Go through the entries and tally the lines containing the word "cross". Only the total is wanted.

§ §

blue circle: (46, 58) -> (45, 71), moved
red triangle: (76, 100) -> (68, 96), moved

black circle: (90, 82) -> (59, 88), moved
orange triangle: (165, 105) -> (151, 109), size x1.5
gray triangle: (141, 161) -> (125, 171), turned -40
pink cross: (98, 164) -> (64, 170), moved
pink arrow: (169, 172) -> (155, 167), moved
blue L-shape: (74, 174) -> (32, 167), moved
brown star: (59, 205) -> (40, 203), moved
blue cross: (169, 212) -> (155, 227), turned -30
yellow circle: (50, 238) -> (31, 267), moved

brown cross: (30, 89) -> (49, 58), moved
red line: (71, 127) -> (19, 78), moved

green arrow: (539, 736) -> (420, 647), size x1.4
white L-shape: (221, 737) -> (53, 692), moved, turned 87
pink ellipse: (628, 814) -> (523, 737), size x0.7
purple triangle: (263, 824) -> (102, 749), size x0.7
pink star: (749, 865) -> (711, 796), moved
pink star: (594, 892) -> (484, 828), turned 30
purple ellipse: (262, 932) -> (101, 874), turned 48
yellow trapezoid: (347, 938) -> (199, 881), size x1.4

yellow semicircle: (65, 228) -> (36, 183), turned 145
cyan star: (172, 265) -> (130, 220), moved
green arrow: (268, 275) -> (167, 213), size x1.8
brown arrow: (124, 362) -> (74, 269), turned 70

§ §

*YOUR RESPONSE*. 3